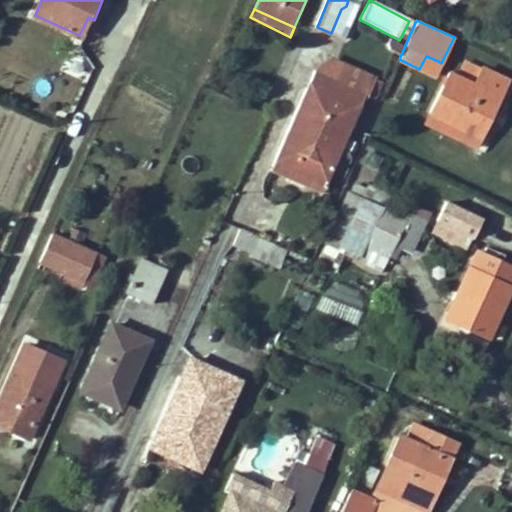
[(426,56),(419,69),(431,75),(438,61),(426,56)]
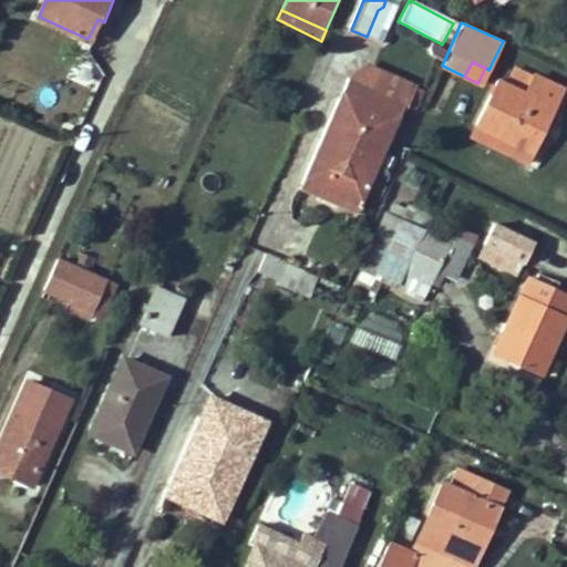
[(359,84),(405,105),(414,86),(368,65),(359,84)]
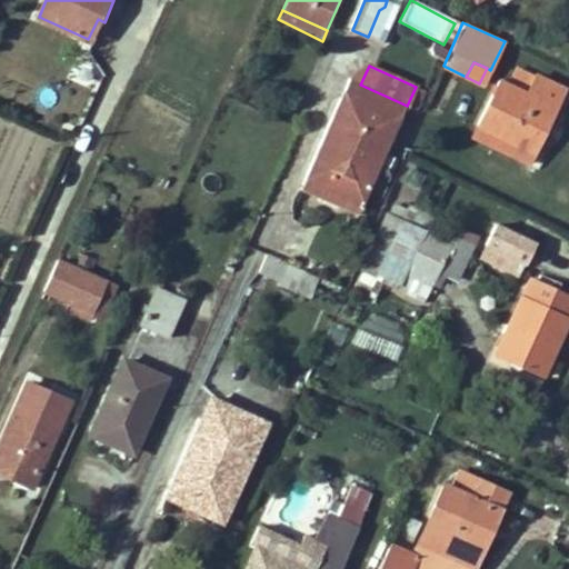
[(477,126),(533,155),(565,92),(517,68),(508,86),(499,81),(477,126)]
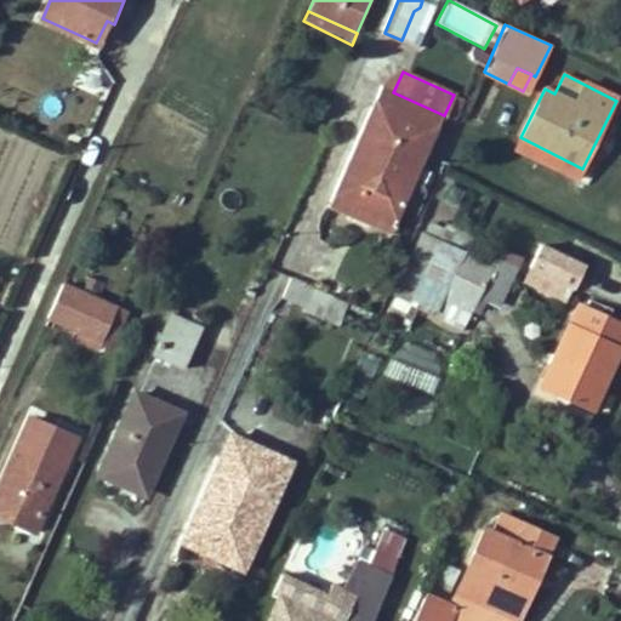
[(444,115),(393,92),(382,87),(332,195),(396,223),(444,115)]
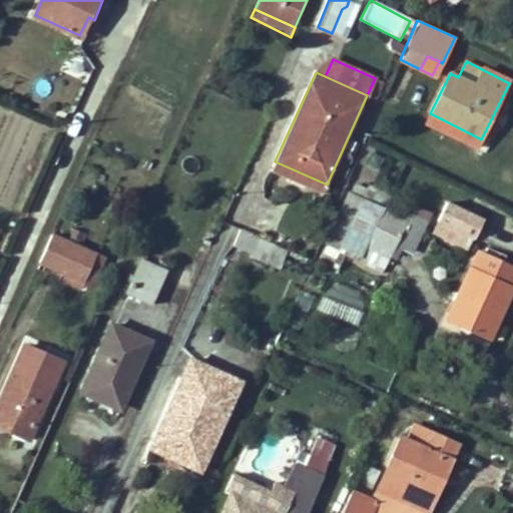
[(477,148),(481,139),(430,113),(425,122),(477,148)]
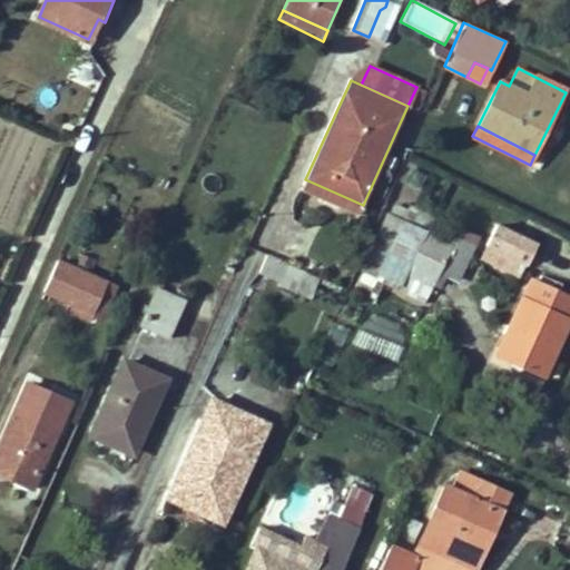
[(301,190),(357,216),(363,205),(305,179),(301,190)]
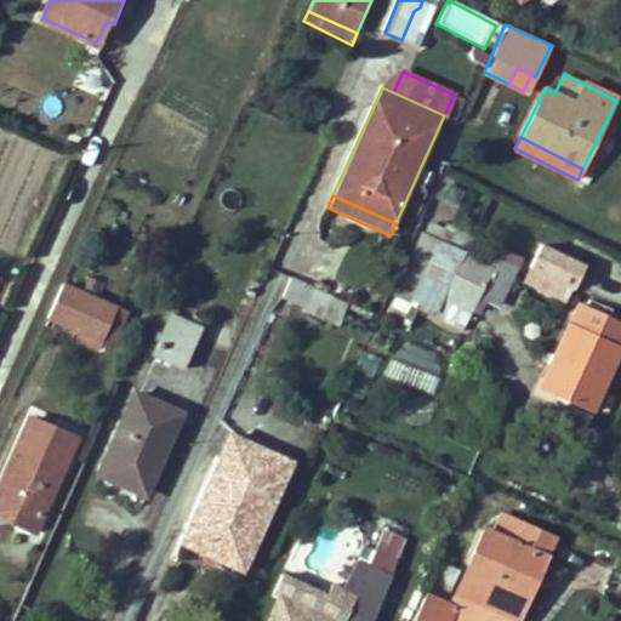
[(462,324),(477,295),(491,266),(440,241),(412,301),(462,324)]
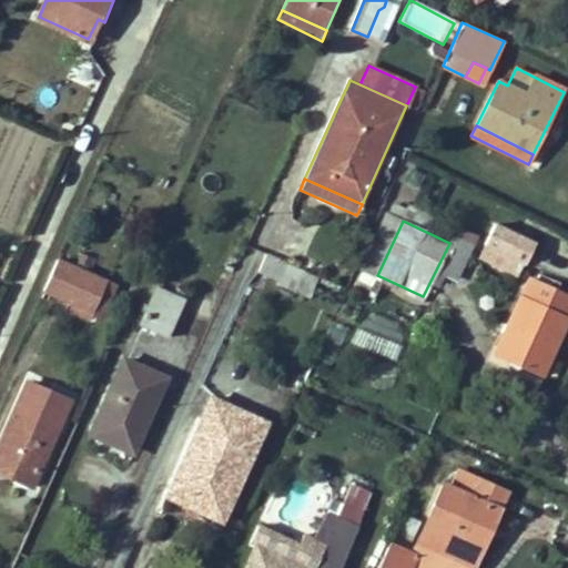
[(488,243),(541,267),(548,253),(495,227),(488,243)]
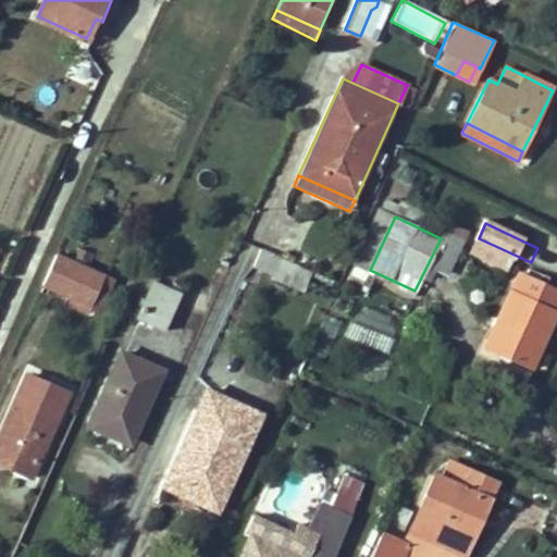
[(446,273),(458,247),(441,238),(428,264),(446,273)]
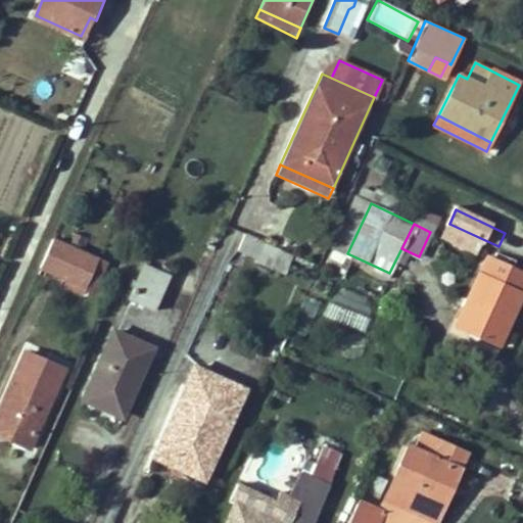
[(493,256),(498,246),(449,224),(445,233),(493,256)]
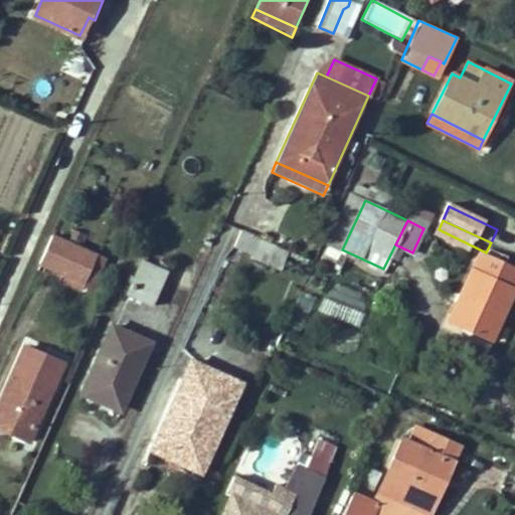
[(267,267),(275,246),(240,232),(233,247),(252,255),(251,260),(267,267)]
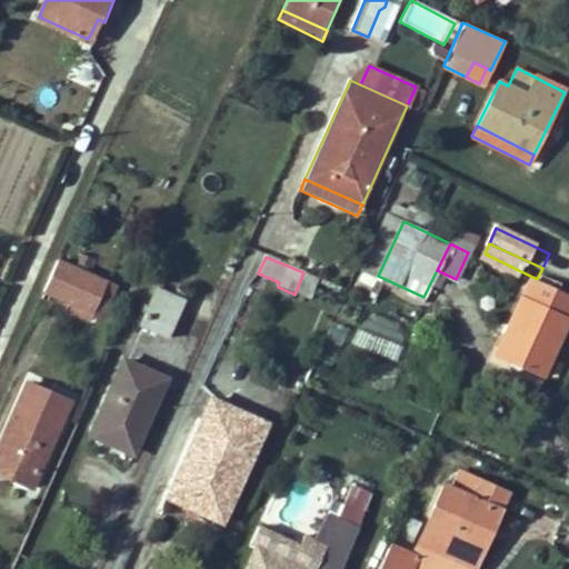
[(108,281),(59,260),(42,297),(49,299),(52,292),(70,300),(67,308),(77,312),(80,305),(95,311),(108,281)]
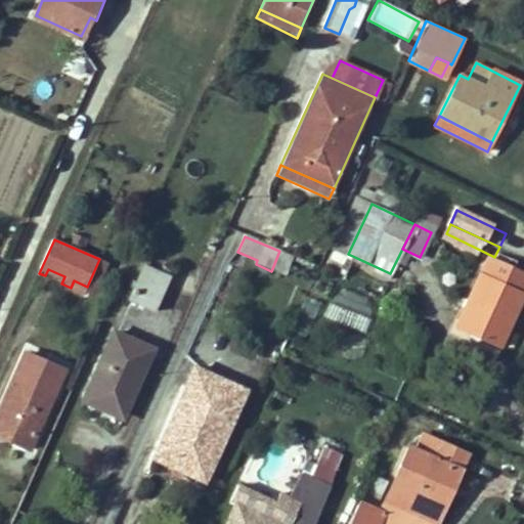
[(498,345),(510,320),(521,297),(523,289),(523,274),(486,258),(456,325),(498,345)]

▬▬▬▬▬▬

Omit the pictures and repeat the rest of the listing verbatim.

*EXPECTED ANSWER*
[(426,56),(419,69),(431,75),(438,61),(426,56)]
[(359,84),(405,105),(414,86),(368,65),(359,84)]
[(477,126),(533,155),(565,92),(517,68),(508,86),(499,81),(477,126)]
[(444,115),(393,92),(382,87),(332,195),(396,223),(444,115)]
[(477,148),(481,139),(430,113),(425,122),(477,148)]
[(301,190),(357,216),(363,205),(305,179),(301,190)]
[(462,324),(477,295),(491,266),(440,241),(412,301),(462,324)]
[(488,243),(541,267),(548,253),(495,227),(488,243)]
[(446,273),(458,247),(441,238),(428,264),(446,273)]
[(493,256),(498,246),(449,224),(445,233),(493,256)]
[(267,267),(275,246),(240,232),(233,247),(252,255),(251,260),(267,267)]
[(108,281),(59,260),(42,297),(49,299),(52,292),(70,300),(67,308),(77,312),(80,305),(95,311),(108,281)]
[(498,345),(510,320),(521,297),(523,289),(523,274),(486,258),(456,325),(498,345)]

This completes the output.